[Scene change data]

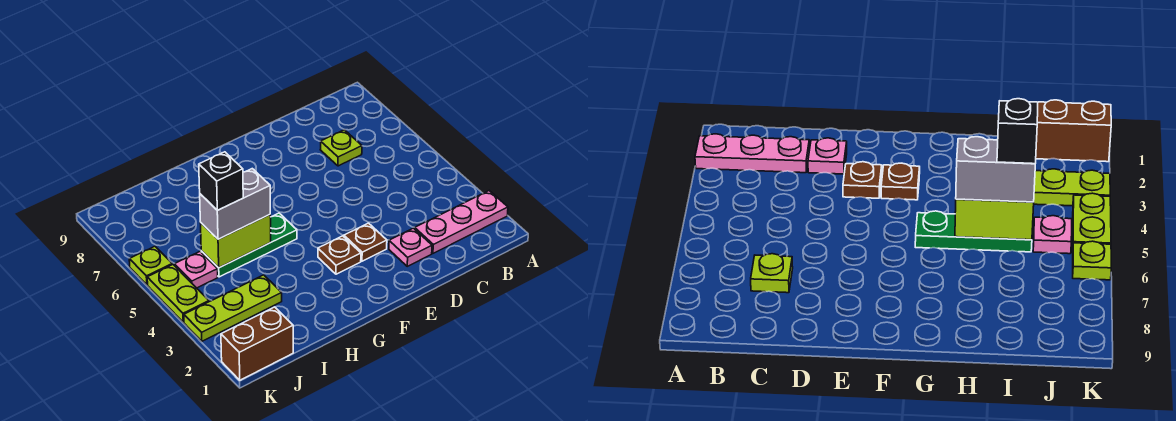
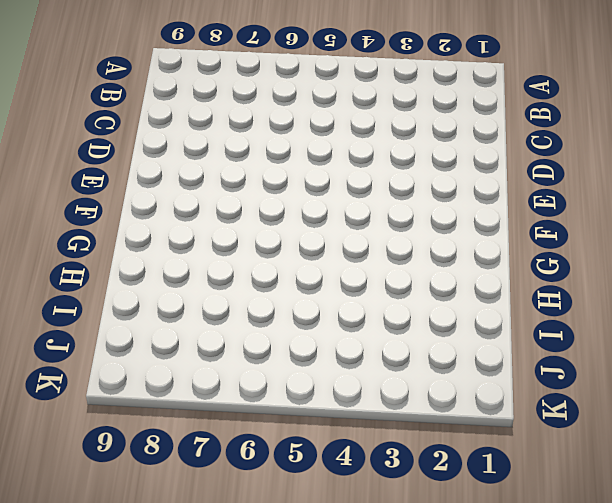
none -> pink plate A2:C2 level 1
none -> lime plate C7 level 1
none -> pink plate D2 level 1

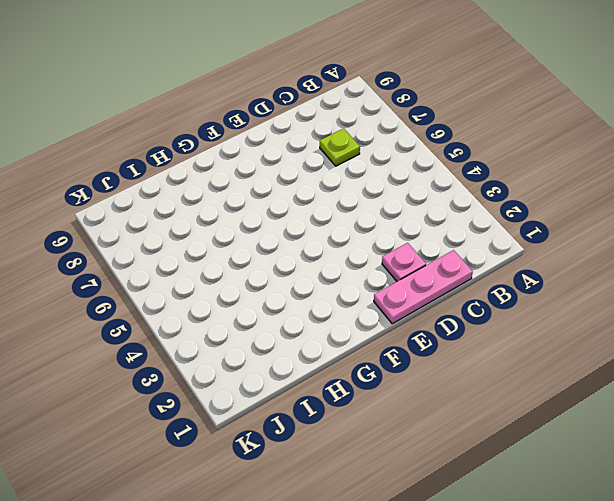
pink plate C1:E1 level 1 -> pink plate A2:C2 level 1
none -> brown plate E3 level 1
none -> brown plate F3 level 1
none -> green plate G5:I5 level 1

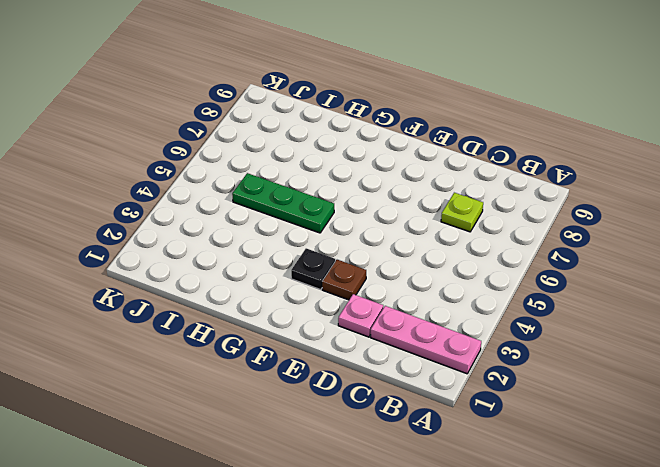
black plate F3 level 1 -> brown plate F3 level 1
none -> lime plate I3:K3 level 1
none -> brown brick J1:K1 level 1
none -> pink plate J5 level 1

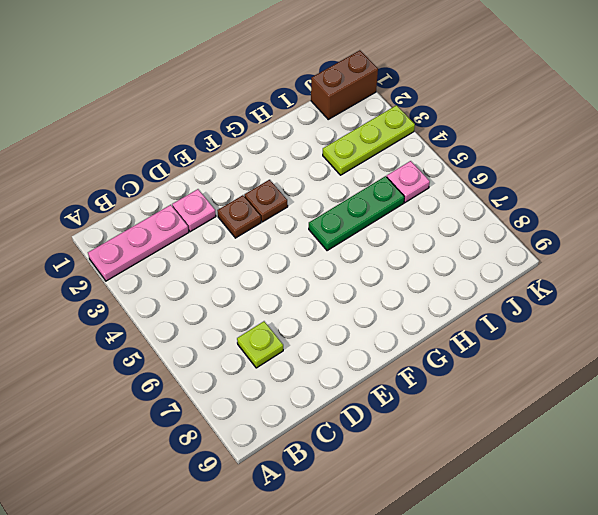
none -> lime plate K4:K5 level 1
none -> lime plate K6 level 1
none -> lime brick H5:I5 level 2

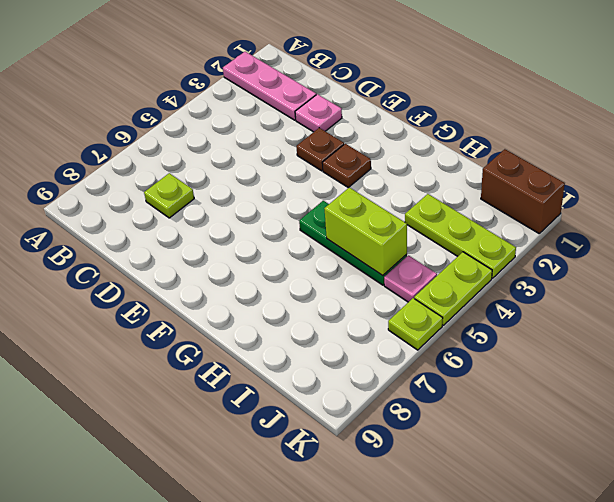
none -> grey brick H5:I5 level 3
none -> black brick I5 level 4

▶ Problem requirements: Copy out all of the entries exactly as they stand, with no pictures in your copy.

▶ Output for this task:
none -> pink plate A2:C2 level 1
none -> lime plate C7 level 1
none -> pink plate D2 level 1

pink plate C1:E1 level 1 -> pink plate A2:C2 level 1
none -> brown plate E3 level 1
none -> brown plate F3 level 1
none -> green plate G5:I5 level 1

black plate F3 level 1 -> brown plate F3 level 1
none -> lime plate I3:K3 level 1
none -> brown brick J1:K1 level 1
none -> pink plate J5 level 1

none -> lime plate K4:K5 level 1
none -> lime plate K6 level 1
none -> lime brick H5:I5 level 2

none -> grey brick H5:I5 level 3
none -> black brick I5 level 4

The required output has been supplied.